Data for this task –
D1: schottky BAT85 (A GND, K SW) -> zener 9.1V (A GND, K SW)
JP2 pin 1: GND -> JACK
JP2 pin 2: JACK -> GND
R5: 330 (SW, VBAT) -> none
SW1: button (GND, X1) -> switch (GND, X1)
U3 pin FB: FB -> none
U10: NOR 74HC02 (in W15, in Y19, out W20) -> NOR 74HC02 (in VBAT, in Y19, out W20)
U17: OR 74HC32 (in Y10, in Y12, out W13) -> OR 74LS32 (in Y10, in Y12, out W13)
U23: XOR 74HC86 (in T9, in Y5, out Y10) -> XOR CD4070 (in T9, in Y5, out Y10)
==
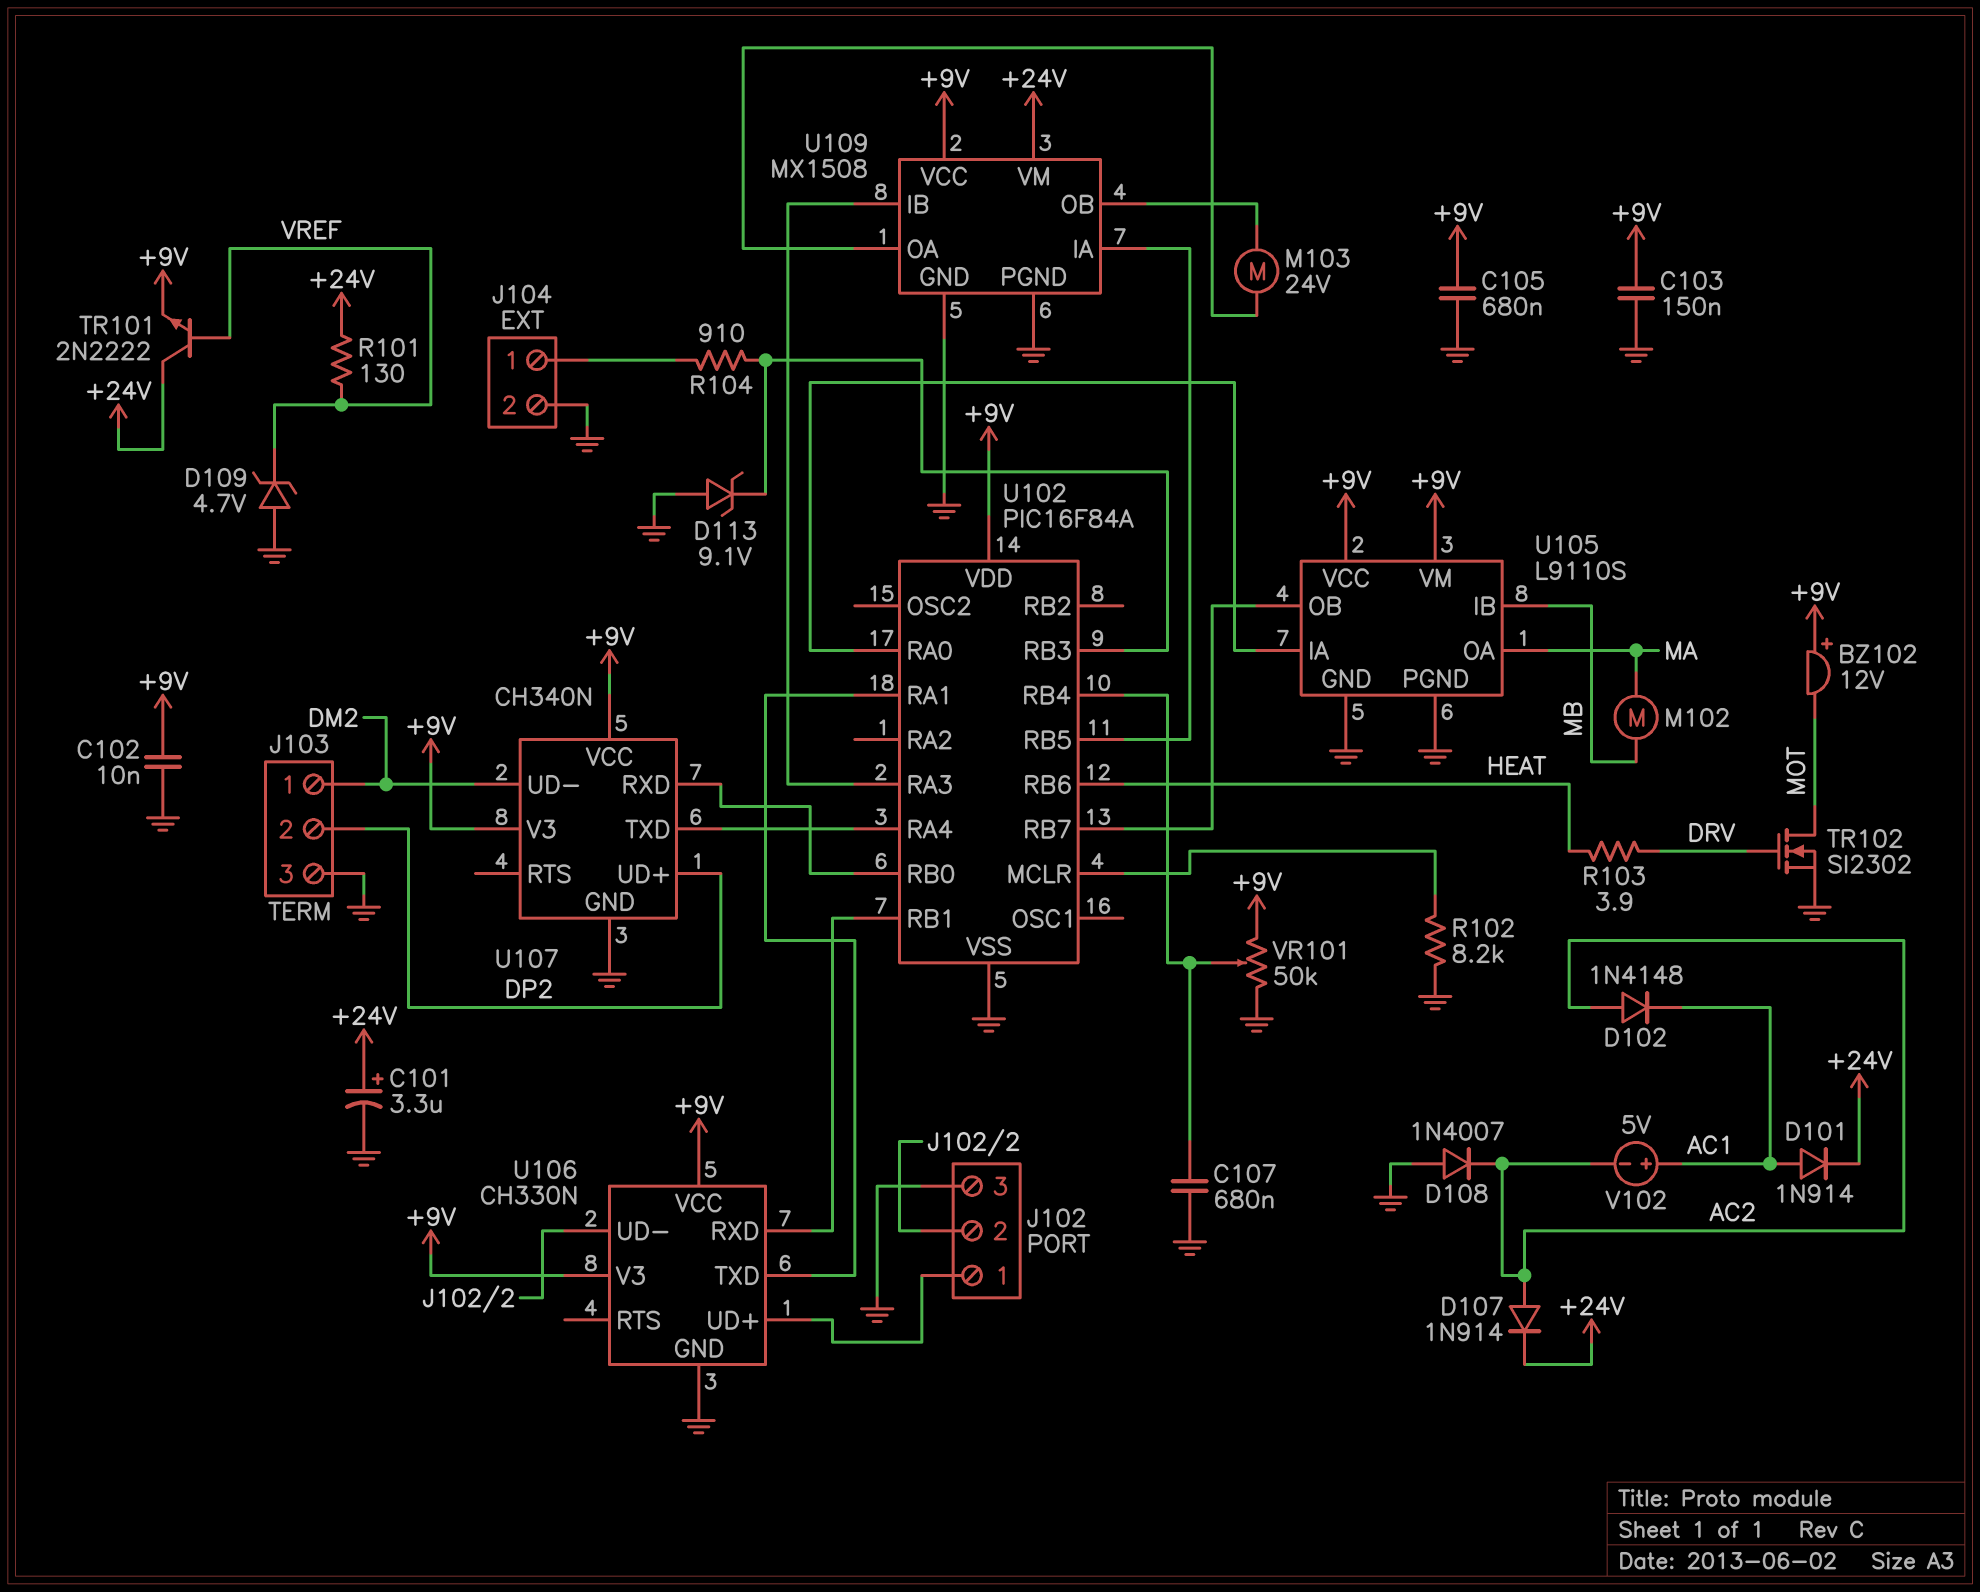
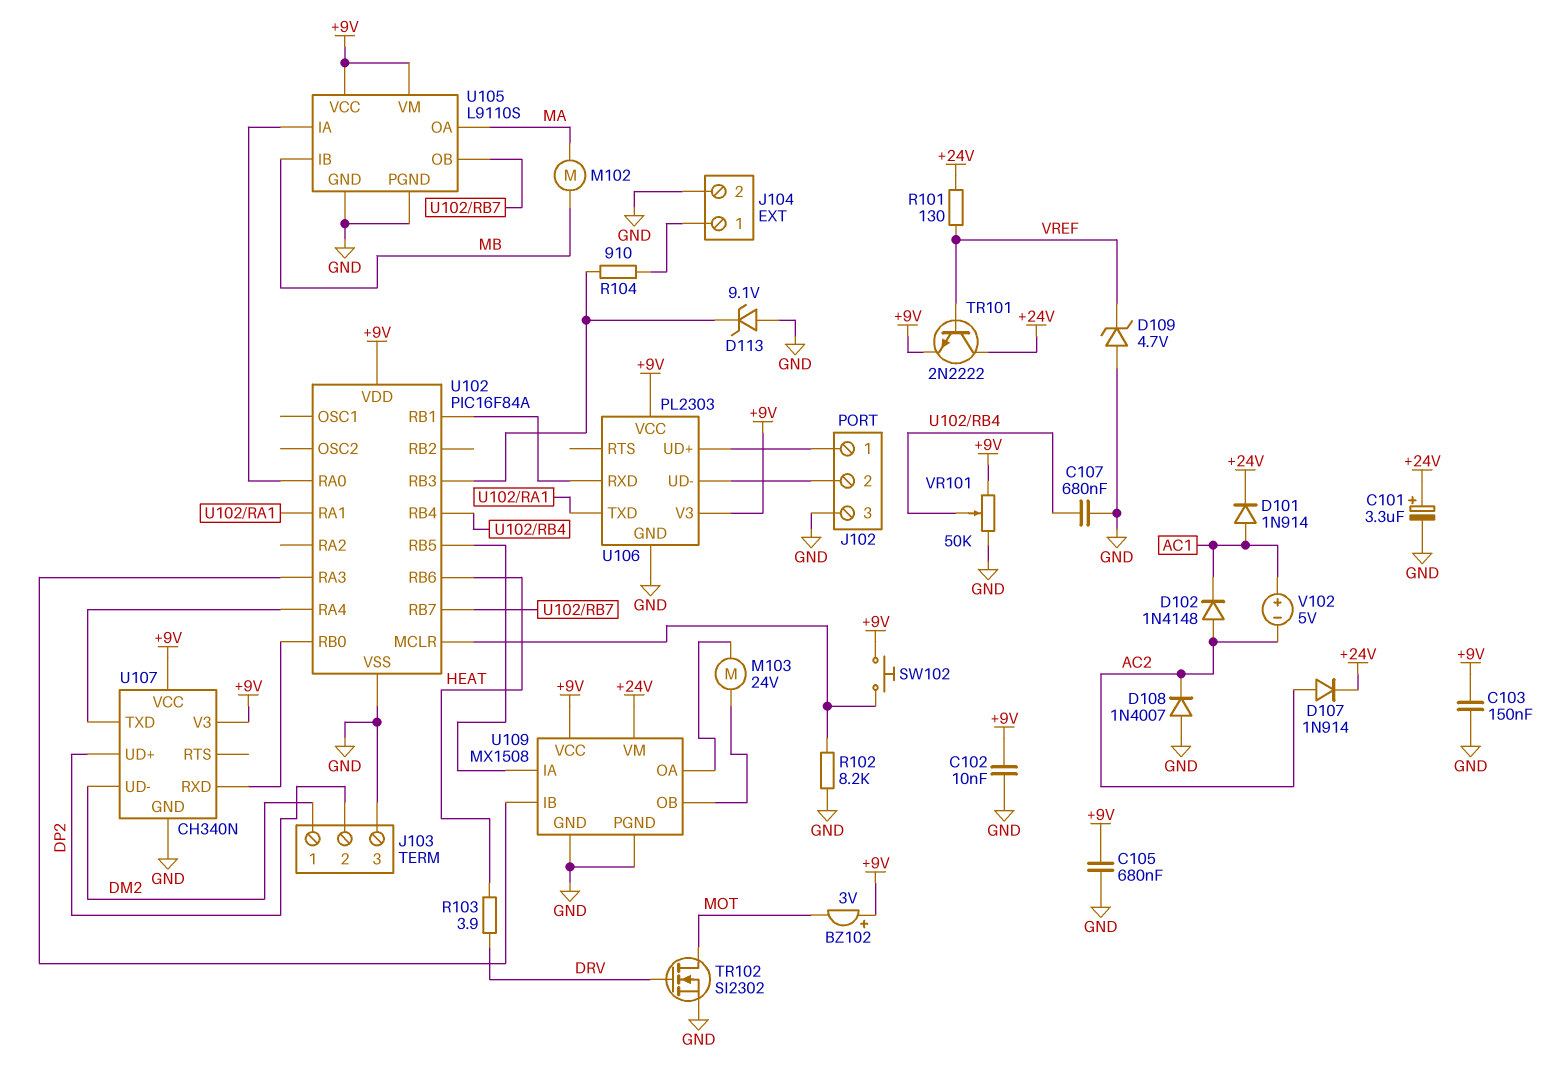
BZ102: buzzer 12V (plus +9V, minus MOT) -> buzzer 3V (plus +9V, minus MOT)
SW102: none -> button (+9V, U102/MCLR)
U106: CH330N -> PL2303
* * *
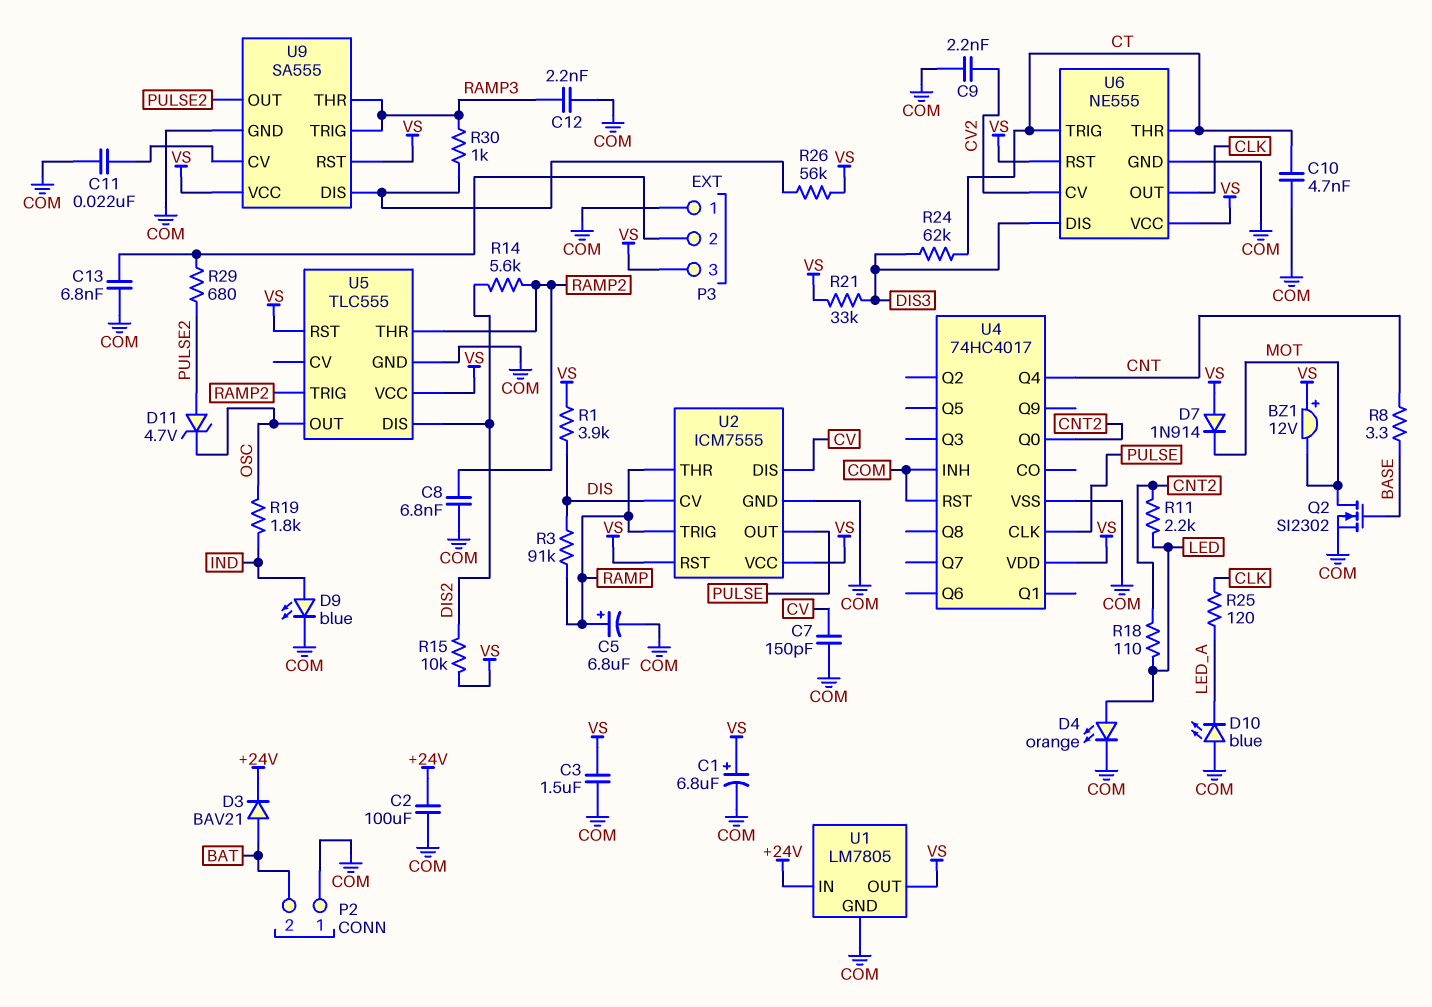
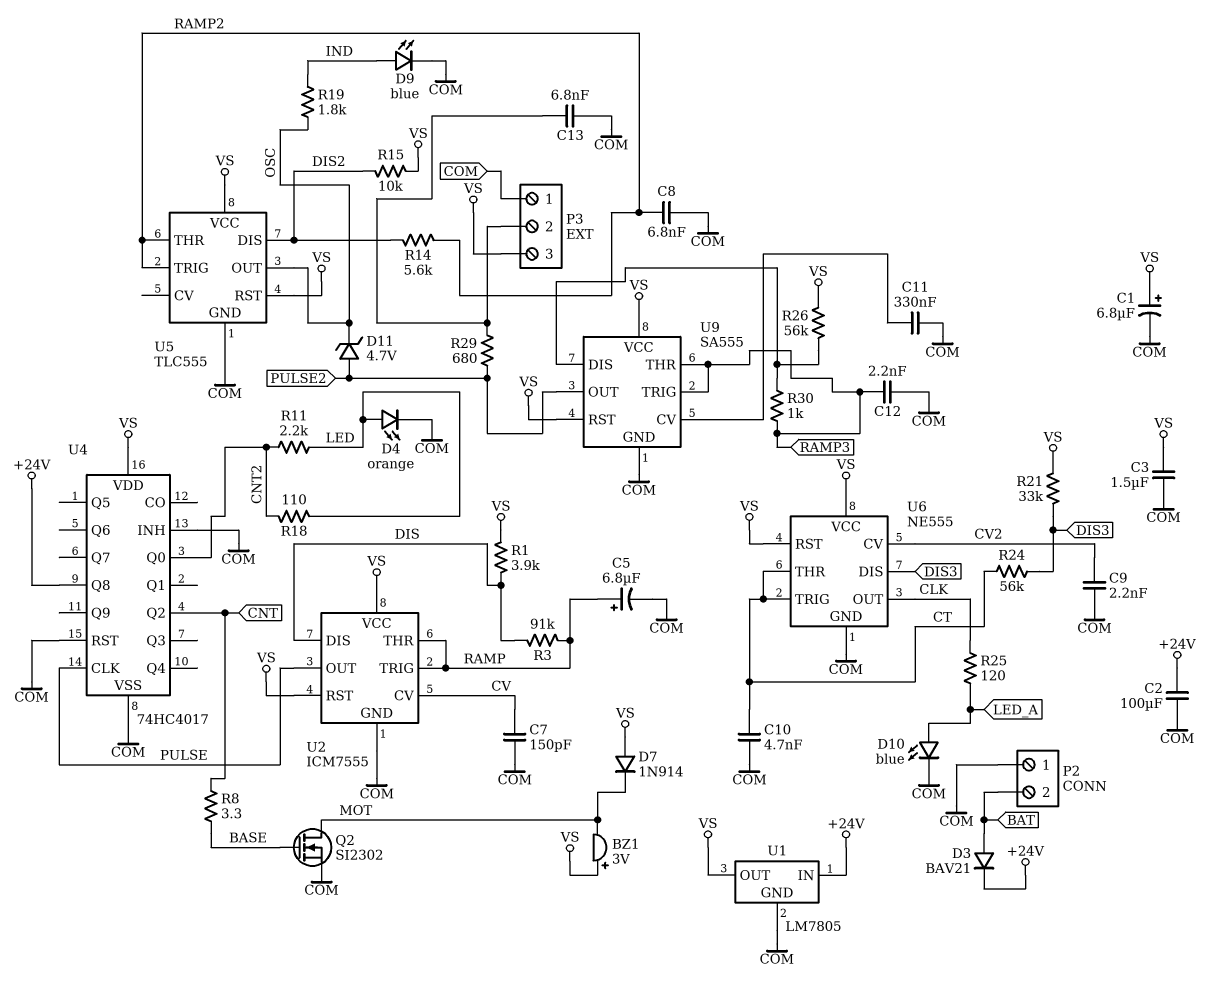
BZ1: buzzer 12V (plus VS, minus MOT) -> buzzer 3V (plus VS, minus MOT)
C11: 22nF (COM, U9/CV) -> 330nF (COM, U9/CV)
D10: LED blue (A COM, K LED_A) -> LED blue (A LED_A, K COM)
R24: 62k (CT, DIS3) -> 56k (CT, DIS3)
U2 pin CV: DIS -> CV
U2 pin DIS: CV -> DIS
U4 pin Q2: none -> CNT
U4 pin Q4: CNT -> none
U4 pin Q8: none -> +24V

Your goal – Give again exactly, and only, the lines above starting at the one with "D1: schottky BAT85" and ending at the one with "U23: XOR 74HC86".

Response to the task –
D1: schottky BAT85 (A GND, K SW) -> zener 9.1V (A GND, K SW)
JP2 pin 1: GND -> JACK
JP2 pin 2: JACK -> GND
R5: 330 (SW, VBAT) -> none
SW1: button (GND, X1) -> switch (GND, X1)
U3 pin FB: FB -> none
U10: NOR 74HC02 (in W15, in Y19, out W20) -> NOR 74HC02 (in VBAT, in Y19, out W20)
U17: OR 74HC32 (in Y10, in Y12, out W13) -> OR 74LS32 (in Y10, in Y12, out W13)
U23: XOR 74HC86 (in T9, in Y5, out Y10) -> XOR CD4070 (in T9, in Y5, out Y10)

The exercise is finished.